▸ **Aim of the exercise**:
Each entry must appear in the answer exactly as it does here.

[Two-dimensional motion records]

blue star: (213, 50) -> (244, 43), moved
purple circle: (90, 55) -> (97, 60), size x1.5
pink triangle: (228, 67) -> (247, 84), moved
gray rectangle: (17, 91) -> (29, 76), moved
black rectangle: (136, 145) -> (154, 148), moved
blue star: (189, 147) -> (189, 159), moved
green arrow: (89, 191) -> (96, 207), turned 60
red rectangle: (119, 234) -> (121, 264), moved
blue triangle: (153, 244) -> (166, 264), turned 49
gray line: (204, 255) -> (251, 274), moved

▸ **Solution to this exercise**:
blue star: (213, 50) -> (244, 43), moved
purple circle: (90, 55) -> (97, 60), size x1.5
pink triangle: (228, 67) -> (247, 84), moved
gray rectangle: (17, 91) -> (29, 76), moved
black rectangle: (136, 145) -> (154, 148), moved
blue star: (189, 147) -> (189, 159), moved
green arrow: (89, 191) -> (96, 207), turned 60
red rectangle: (119, 234) -> (121, 264), moved
blue triangle: (153, 244) -> (166, 264), turned 49
gray line: (204, 255) -> (251, 274), moved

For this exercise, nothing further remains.